Exclude all pictures, and reproduce exactly the lines from the one containing "The aeroplane/pure white" through the end of the records, with nothing else added.
*****
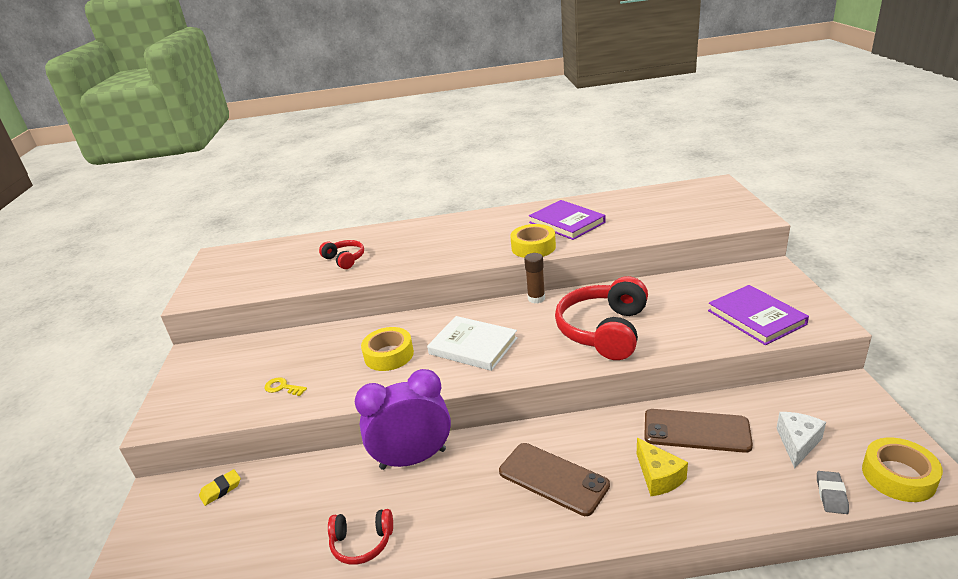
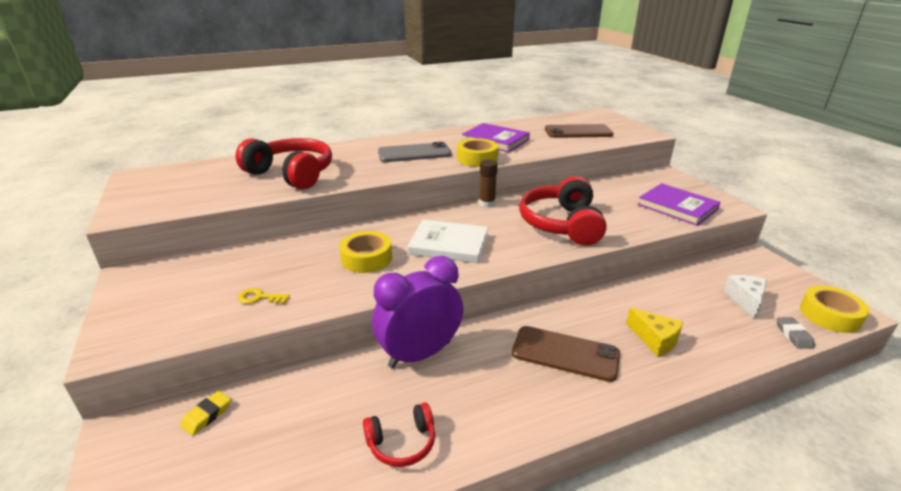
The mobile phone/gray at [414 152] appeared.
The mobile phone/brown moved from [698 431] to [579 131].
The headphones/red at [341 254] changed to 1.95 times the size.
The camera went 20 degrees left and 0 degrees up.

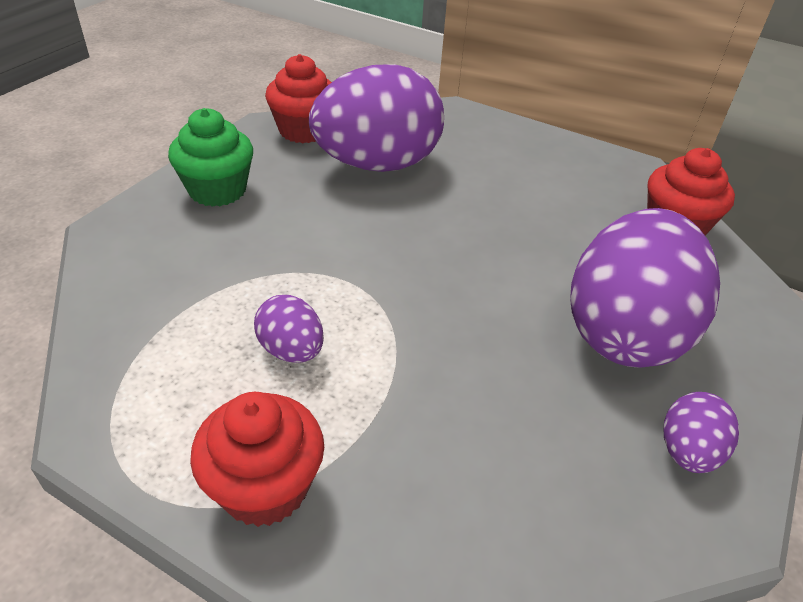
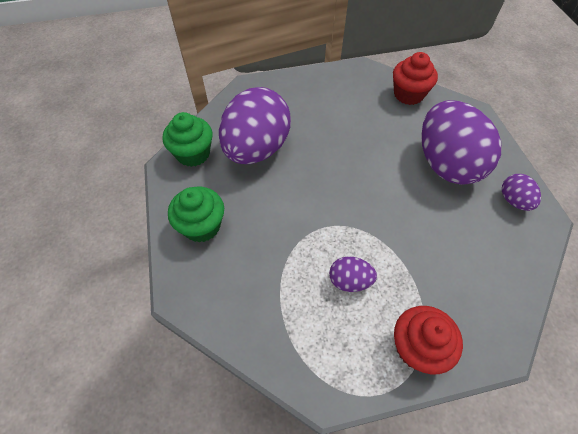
The muffin/red at [298 98] became the muffin/leaf-green at [188 139].
The camera went 40 degrees left and 15 degrees up.

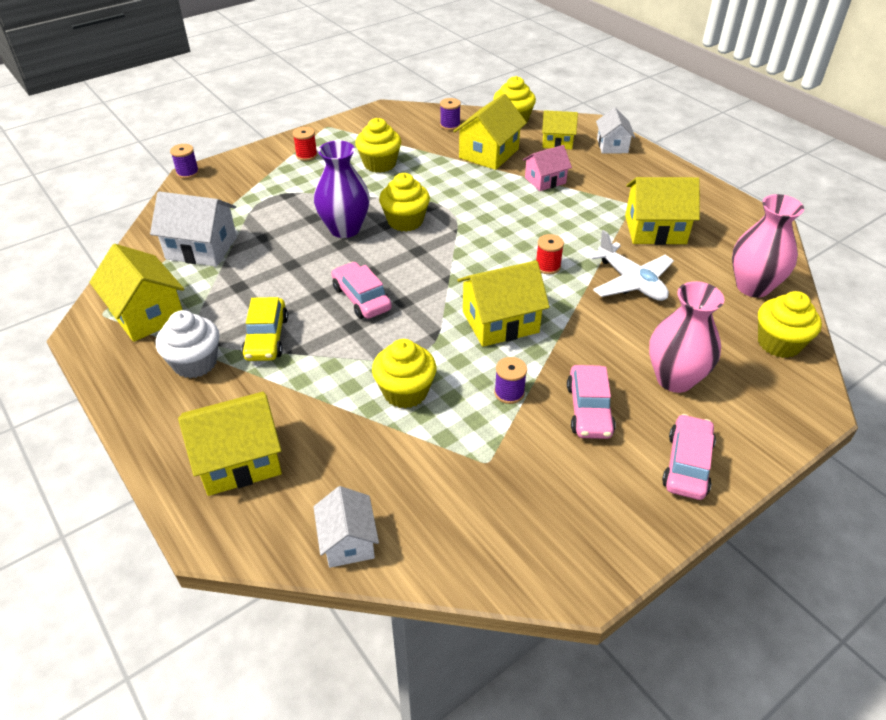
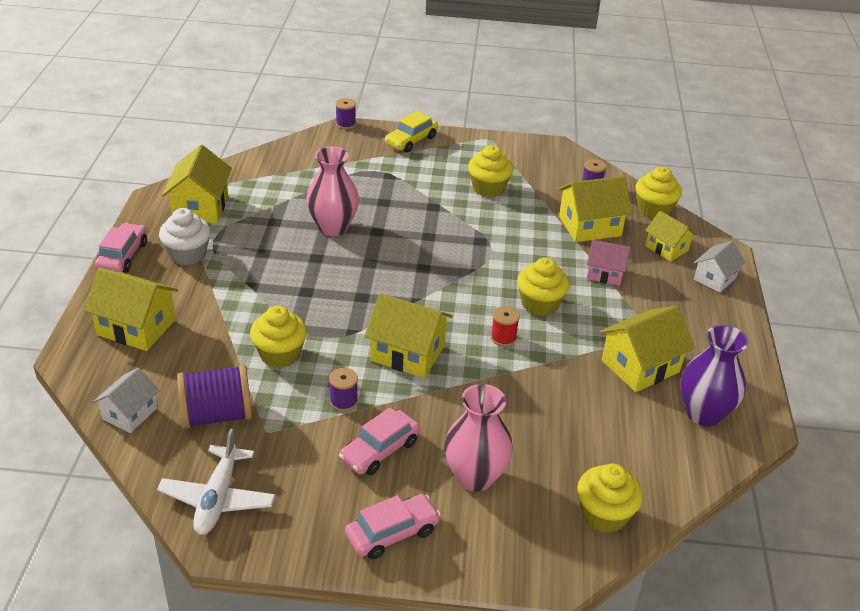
The house/pure white at [193 229] disappeared.
The reel of thread/red at [305 144] disappeared.
The reel of thread/royal purple at [214 396] appeared.
The car/golden moved from [265 329] to [411 131].
The tall vase/royal purple moved from [342 189] to [714 376].
The car/rose-pink moved from [361 290] to [121 248].
The muffin/golden moved from [404 202] to [543 287].
The aeroplane/pure white moved from [631 265] to [216 481].
The tall vase/rose-pink moved from [768 246] to [332 191].
The house/golden at [662 211] turned 75 degrees counterclockwise.
The camera went 40 degrees right and 5 degrees down.

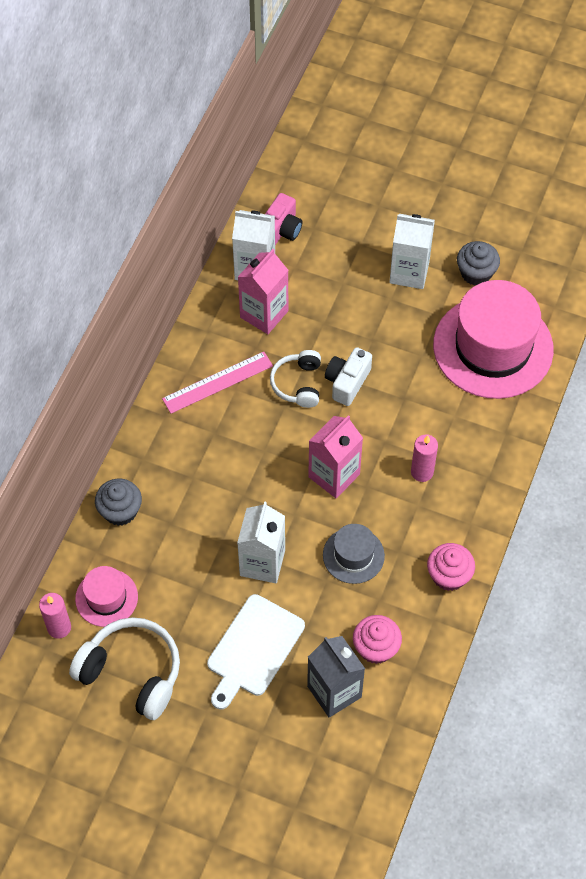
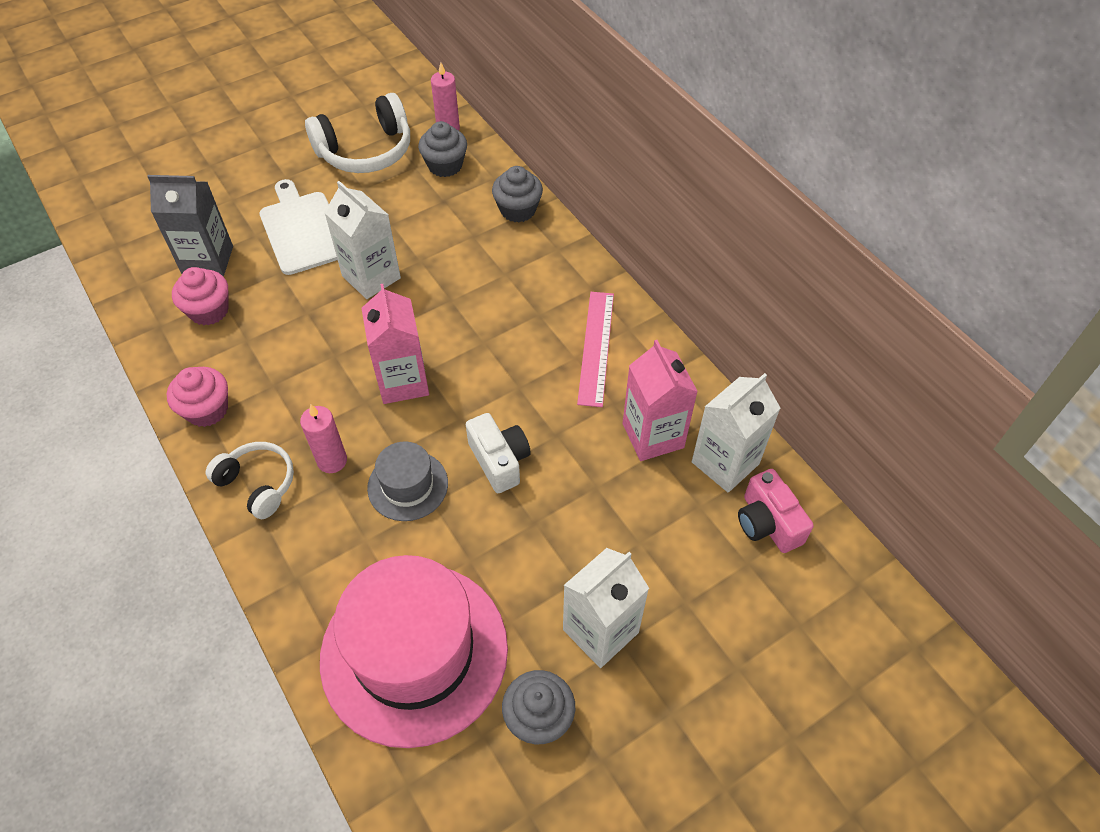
The headphones/pure white moved from [295 379] to [250 480].
The tall hat/gray moved from [354 554] to [407 481].
The tall hat/rose-pink at [106 596] was replaced by the muffin/gray at [442 149].
The camera went 125 degrees right and 5 degrees down.

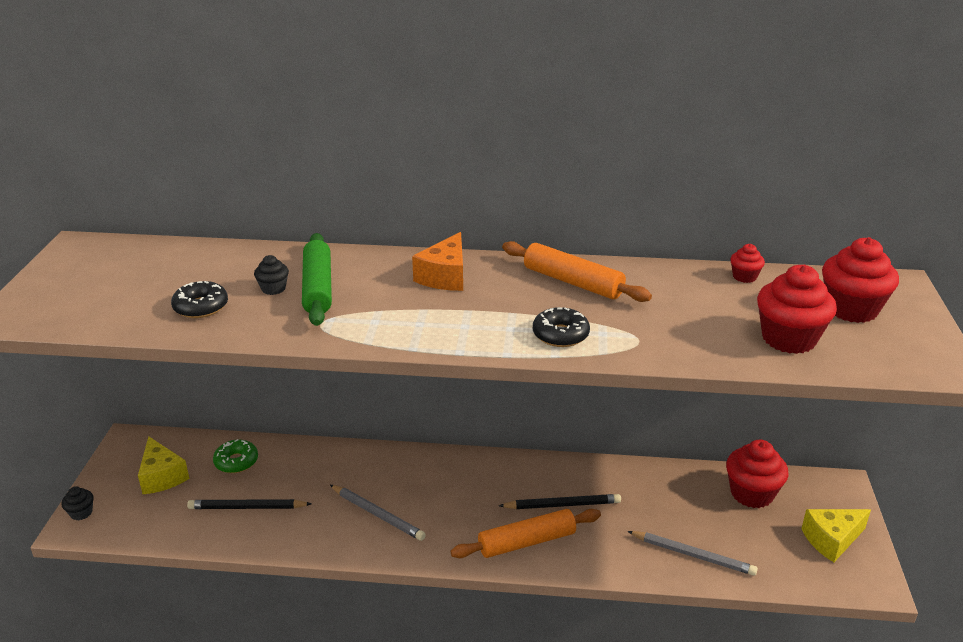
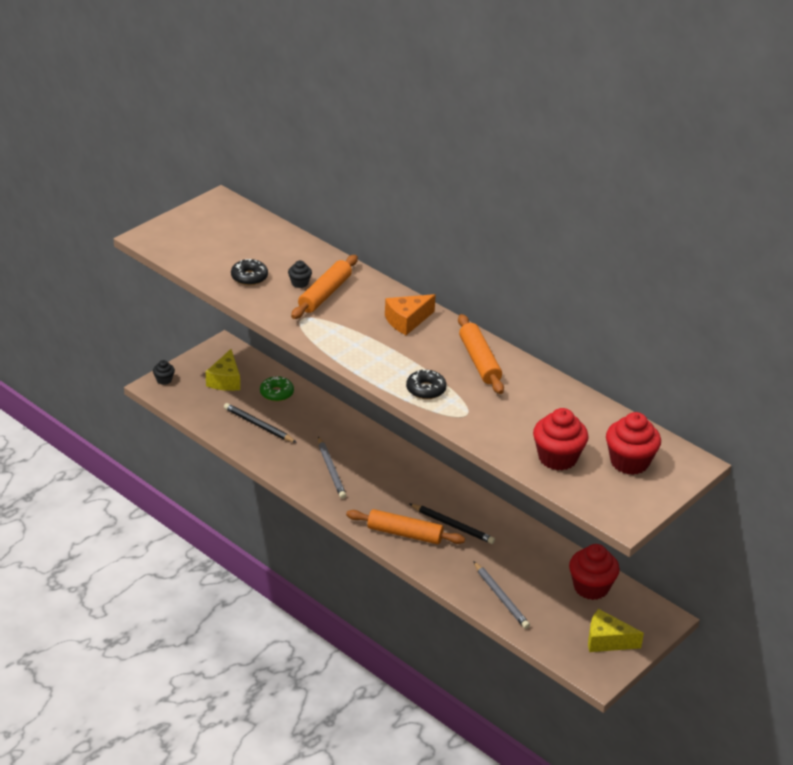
The muffin/red at [747 263] disappeared.
The rolling pin/leaf-green at [317 279] became the rolling pin/bright orange at [324 287].
The camera went 35 degrees right and 5 degrees up.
*****
Exercise solution:
The aeroplane/pure white moved from [631 265] to [216 481].
The tall vase/rose-pink moved from [768 246] to [332 191].
The house/golden at [662 211] turned 75 degrees counterclockwise.
The camera went 40 degrees right and 5 degrees down.

The headphones/pure white moved from [295 379] to [250 480].
The tall hat/gray moved from [354 554] to [407 481].
The tall hat/rose-pink at [106 596] was replaced by the muffin/gray at [442 149].
The camera went 125 degrees right and 5 degrees down.

The muffin/red at [747 263] disappeared.
The rolling pin/leaf-green at [317 279] became the rolling pin/bright orange at [324 287].
The camera went 35 degrees right and 5 degrees up.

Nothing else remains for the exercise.